- **EXERCISE REQUIREMENTS**:
Without the images, reproduce each line of the material exactly.

- **EXERCISE DATA**:

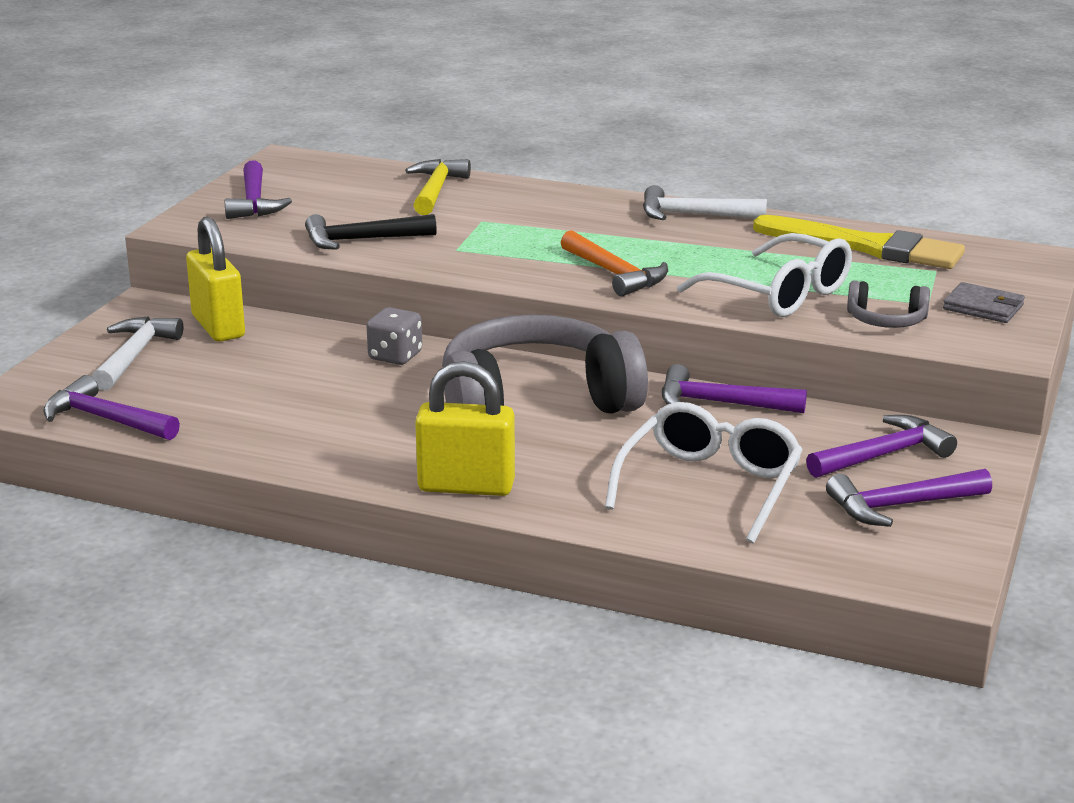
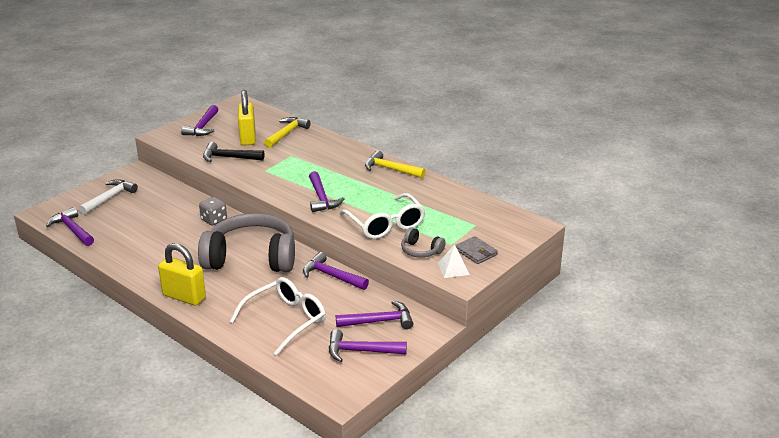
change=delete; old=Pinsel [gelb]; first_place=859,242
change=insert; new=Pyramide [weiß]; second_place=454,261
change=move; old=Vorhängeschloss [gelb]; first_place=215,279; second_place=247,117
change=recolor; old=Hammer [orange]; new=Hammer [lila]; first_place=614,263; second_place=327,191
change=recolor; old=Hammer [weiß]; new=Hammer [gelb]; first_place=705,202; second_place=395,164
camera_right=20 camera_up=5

- **SOLUTION FOR THIS EXERCISE**:
change=delete; old=Pinsel [gelb]; first_place=859,242
change=insert; new=Pyramide [weiß]; second_place=454,261
change=move; old=Vorhängeschloss [gelb]; first_place=215,279; second_place=247,117
change=recolor; old=Hammer [orange]; new=Hammer [lila]; first_place=614,263; second_place=327,191
change=recolor; old=Hammer [weiß]; new=Hammer [gelb]; first_place=705,202; second_place=395,164
camera_right=20 camera_up=5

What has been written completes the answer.